### WORK TO BE COMPLETED
Transcribe exactly, leaving out pictures, the lines from the one that holds "The despertador [turquesa]" through the end of the data below, including both end lines and no others.

### INPUT DATA

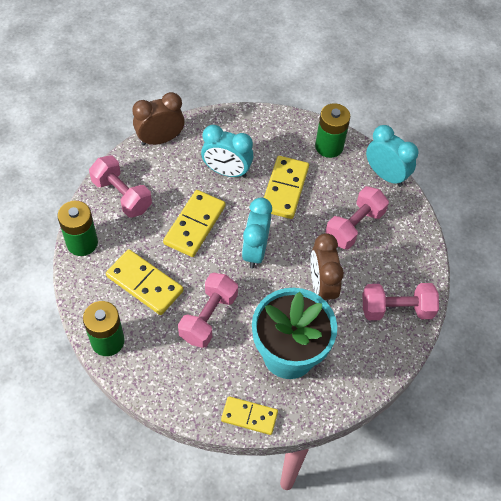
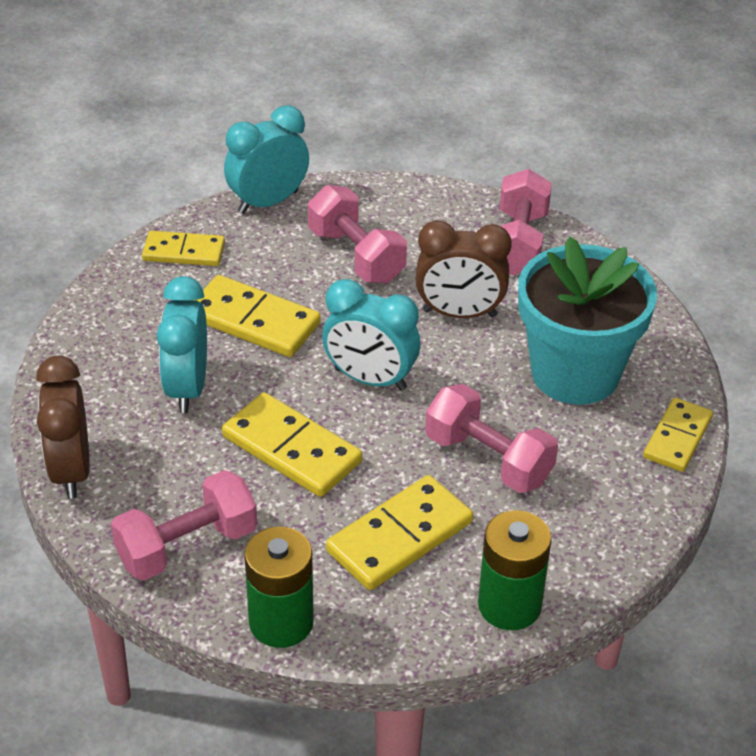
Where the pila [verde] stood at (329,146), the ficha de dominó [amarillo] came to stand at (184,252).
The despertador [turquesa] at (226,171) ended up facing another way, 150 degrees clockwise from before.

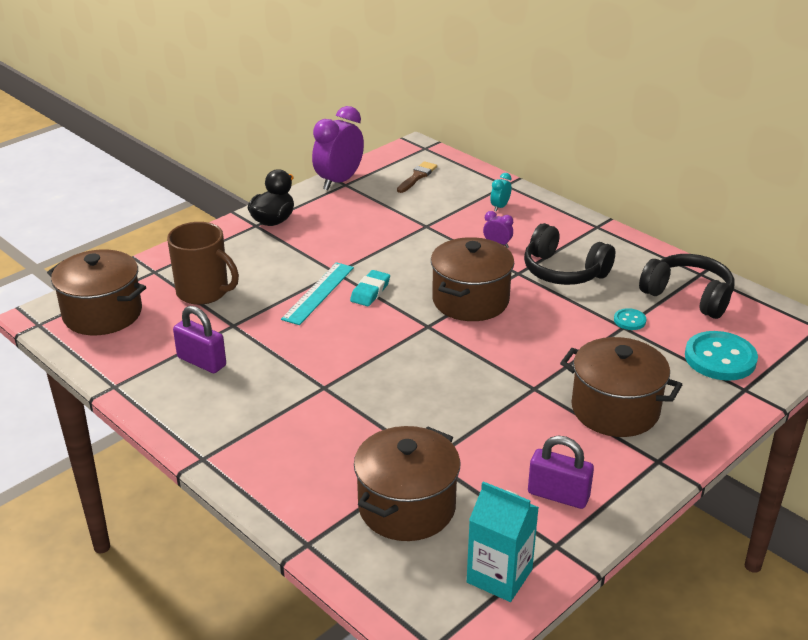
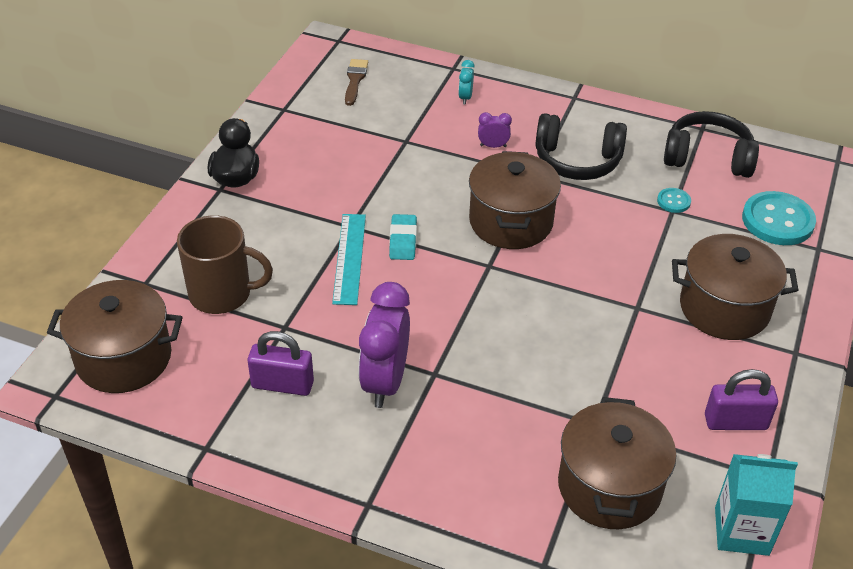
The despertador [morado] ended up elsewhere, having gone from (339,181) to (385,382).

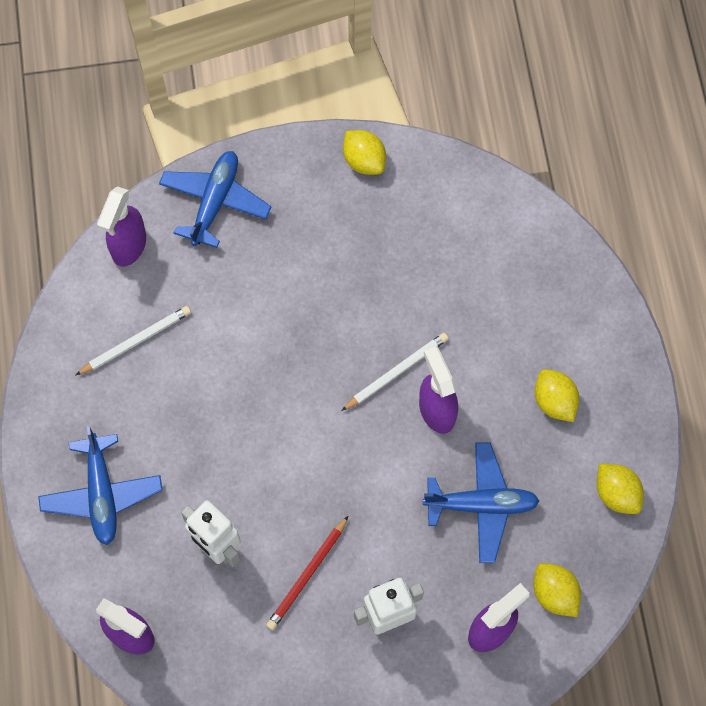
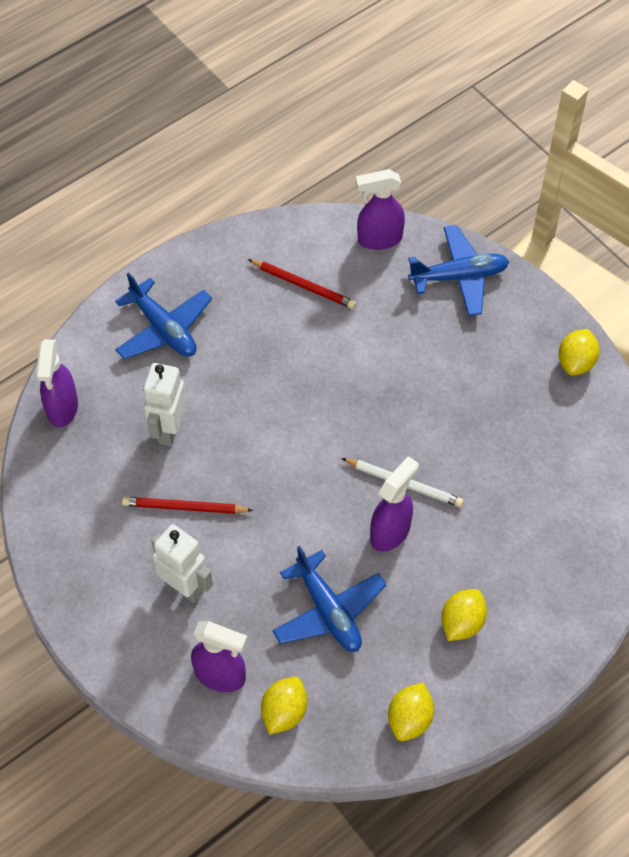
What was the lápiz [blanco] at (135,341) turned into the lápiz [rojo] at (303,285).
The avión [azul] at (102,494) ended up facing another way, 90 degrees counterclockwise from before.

### ANSWER
The despertador [turquesa] at (226,171) ended up facing another way, 150 degrees clockwise from before.

The despertador [morado] ended up elsewhere, having gone from (339,181) to (385,382).

What was the lápiz [blanco] at (135,341) turned into the lápiz [rojo] at (303,285).
The avión [azul] at (102,494) ended up facing another way, 90 degrees counterclockwise from before.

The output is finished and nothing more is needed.